### Set exercise
Convert the lines from the very first one through the line holding "11: (410, 1069)", inclusive, into a JSON list of strings with one string per line, skipping any blank lines.

─── Data provided ───

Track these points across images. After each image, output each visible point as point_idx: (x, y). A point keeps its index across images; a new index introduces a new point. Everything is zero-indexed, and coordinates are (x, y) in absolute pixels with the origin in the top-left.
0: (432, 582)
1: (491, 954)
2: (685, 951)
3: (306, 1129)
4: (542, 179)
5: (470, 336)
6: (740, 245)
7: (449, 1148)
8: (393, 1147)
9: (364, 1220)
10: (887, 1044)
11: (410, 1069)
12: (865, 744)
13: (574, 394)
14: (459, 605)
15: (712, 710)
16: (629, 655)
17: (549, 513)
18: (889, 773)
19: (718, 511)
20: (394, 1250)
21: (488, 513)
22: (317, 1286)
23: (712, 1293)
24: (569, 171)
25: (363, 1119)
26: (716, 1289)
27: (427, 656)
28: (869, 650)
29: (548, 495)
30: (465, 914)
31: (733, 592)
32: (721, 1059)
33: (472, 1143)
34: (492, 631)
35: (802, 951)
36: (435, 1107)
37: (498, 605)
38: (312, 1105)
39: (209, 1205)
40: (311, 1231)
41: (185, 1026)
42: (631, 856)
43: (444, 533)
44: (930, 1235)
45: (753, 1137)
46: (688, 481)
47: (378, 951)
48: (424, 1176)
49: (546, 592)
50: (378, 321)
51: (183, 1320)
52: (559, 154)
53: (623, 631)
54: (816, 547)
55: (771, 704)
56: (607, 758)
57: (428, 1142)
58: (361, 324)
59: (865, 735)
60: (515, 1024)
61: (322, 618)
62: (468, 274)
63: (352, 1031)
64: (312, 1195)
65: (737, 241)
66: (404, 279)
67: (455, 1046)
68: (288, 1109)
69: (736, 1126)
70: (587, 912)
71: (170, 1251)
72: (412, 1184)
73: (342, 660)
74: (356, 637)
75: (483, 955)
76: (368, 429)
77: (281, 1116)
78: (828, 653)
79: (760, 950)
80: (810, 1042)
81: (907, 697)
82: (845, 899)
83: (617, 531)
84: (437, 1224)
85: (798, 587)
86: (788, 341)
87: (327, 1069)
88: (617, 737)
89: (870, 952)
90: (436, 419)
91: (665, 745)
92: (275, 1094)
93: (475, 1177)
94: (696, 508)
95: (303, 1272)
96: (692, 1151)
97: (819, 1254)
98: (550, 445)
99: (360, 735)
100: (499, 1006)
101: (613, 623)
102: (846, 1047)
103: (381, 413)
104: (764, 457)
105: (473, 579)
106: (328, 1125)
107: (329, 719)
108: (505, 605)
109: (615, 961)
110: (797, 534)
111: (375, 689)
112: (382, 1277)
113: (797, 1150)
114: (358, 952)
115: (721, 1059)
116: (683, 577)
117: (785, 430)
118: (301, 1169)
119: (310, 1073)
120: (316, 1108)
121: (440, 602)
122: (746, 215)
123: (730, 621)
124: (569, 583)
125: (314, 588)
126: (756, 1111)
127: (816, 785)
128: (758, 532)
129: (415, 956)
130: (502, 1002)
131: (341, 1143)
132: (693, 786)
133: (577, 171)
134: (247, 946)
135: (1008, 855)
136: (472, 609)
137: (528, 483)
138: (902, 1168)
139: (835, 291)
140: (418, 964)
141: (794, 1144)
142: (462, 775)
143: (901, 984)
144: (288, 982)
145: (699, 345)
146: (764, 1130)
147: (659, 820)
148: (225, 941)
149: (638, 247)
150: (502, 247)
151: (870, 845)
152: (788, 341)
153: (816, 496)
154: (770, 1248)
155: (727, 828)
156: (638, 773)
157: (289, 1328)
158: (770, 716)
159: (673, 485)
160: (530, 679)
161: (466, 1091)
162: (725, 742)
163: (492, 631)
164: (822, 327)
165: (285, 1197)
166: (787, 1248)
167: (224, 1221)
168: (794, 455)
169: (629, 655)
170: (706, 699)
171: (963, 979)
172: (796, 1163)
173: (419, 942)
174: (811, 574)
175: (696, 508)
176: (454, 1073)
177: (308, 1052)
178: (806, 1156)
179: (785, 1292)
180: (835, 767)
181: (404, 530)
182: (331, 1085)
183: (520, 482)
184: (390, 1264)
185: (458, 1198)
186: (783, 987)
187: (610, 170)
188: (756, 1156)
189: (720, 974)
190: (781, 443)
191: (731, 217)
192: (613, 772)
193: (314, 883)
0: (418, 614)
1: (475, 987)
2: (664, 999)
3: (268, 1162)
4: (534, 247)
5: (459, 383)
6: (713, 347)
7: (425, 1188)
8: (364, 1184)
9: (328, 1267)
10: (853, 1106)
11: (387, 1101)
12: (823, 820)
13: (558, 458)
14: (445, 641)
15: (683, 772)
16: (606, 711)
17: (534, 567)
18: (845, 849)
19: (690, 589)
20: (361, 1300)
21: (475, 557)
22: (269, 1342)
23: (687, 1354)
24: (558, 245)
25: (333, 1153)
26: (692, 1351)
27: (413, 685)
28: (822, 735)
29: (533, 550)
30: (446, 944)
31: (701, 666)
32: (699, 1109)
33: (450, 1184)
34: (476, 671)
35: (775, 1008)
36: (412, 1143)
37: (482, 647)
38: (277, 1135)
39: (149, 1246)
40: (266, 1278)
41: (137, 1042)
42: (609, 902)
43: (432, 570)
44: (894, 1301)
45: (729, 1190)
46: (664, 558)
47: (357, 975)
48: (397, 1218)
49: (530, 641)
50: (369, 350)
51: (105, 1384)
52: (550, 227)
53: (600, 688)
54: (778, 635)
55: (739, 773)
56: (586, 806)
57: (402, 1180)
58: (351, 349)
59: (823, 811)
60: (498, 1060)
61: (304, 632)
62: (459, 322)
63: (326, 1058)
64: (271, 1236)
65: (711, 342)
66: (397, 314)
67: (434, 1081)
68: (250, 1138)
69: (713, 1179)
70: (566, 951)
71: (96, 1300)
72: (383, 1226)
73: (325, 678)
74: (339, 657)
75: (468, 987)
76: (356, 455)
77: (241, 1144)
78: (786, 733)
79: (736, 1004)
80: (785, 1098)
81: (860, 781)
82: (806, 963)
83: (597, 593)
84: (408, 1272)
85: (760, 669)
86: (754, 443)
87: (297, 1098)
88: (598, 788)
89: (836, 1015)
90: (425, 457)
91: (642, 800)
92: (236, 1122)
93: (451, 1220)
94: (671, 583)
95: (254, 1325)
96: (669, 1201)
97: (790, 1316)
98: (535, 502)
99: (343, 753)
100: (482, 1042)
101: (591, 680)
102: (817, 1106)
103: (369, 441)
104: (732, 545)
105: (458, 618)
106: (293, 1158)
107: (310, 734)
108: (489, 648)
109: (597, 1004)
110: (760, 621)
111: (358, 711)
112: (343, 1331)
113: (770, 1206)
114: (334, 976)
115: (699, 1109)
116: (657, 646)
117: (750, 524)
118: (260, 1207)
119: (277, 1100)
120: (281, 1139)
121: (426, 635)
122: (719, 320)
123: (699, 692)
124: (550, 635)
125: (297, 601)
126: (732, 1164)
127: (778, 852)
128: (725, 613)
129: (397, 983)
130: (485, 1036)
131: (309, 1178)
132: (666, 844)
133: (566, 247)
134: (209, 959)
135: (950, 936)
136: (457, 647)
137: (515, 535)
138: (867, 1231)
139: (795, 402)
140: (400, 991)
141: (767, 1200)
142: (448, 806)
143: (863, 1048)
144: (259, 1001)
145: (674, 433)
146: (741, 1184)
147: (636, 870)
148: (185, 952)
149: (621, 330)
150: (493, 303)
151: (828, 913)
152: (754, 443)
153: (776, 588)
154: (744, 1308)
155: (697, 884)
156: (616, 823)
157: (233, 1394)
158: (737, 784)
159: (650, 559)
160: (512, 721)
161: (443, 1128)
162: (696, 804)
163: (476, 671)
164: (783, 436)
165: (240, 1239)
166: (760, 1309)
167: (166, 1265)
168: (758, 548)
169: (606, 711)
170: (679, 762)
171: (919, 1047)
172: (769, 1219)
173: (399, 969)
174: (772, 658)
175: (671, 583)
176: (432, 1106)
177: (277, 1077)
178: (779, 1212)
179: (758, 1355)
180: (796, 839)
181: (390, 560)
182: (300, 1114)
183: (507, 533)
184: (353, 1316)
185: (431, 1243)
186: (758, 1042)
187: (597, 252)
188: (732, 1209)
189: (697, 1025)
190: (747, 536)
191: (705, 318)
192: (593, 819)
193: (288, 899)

───

### Result
[
  "Track these points across images. After each image, output each visible point as point_idx: (x, y). A point keeps its index across images; a new index introduces a new point. Everything is zero-indexed, and coordinates are (x, y) in absolute pixels with the origin in the top-left.",
  "0: (432, 582)",
  "1: (491, 954)",
  "2: (685, 951)",
  "3: (306, 1129)",
  "4: (542, 179)",
  "5: (470, 336)",
  "6: (740, 245)",
  "7: (449, 1148)",
  "8: (393, 1147)",
  "9: (364, 1220)",
  "10: (887, 1044)",
  "11: (410, 1069)"
]